# Task goal:
Your reply should consist solely of the lines from the one containing "blue pyramid [472,152,497,177] -> none" through the end of the data, restated word for word.

# Available data:
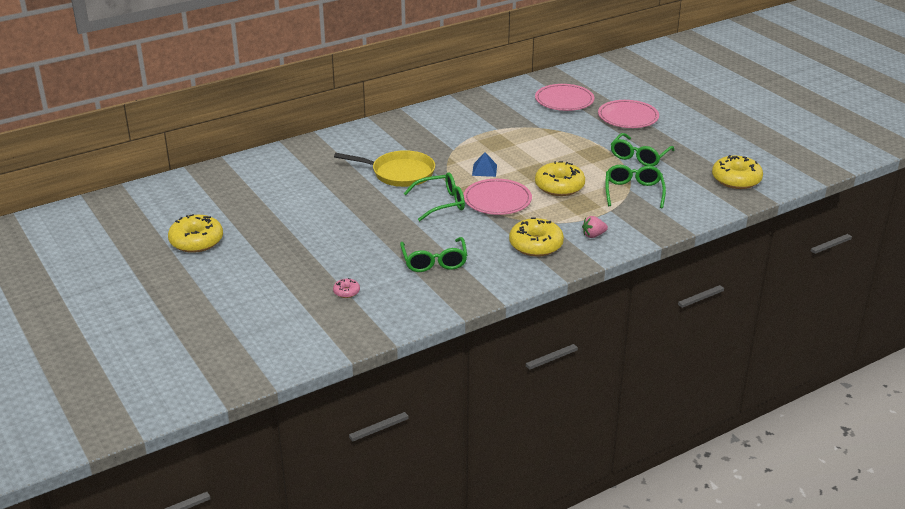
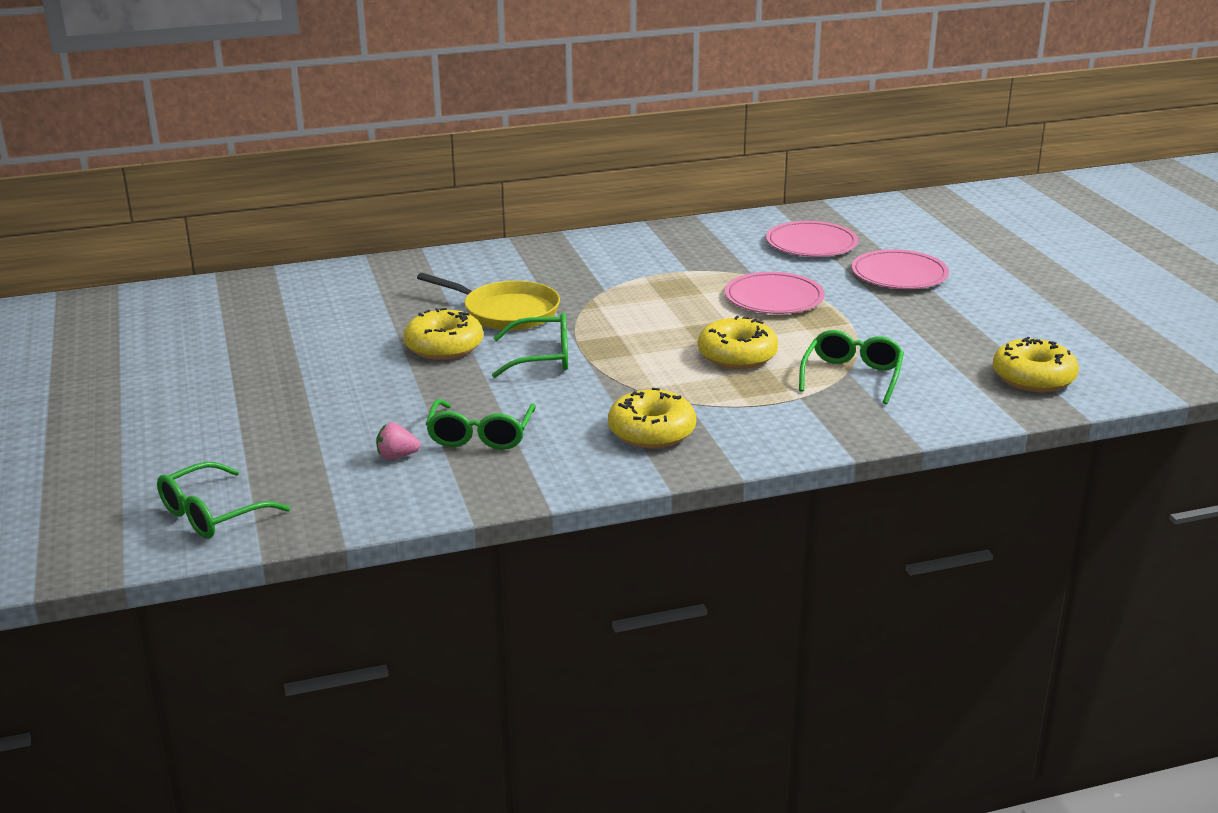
camera: 15 degrees right, 5 degrees down
yellow donut [168,214,223,253] -> yellow donut moved to [404,308,483,360]
pink donut [333,278,360,298] -> none
pink plate [464,179,532,215] -> pink plate moved to [725,272,825,314]
blue pyramid [472,152,497,177] -> none
pink strawberry [582,216,608,238] -> pink strawberry moved to [376,422,421,460]
green glasses [611,133,675,166] -> green glasses moved to [157,462,290,539]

# Response:
blue pyramid [472,152,497,177] -> none
pink strawberry [582,216,608,238] -> pink strawberry moved to [376,422,421,460]
green glasses [611,133,675,166] -> green glasses moved to [157,462,290,539]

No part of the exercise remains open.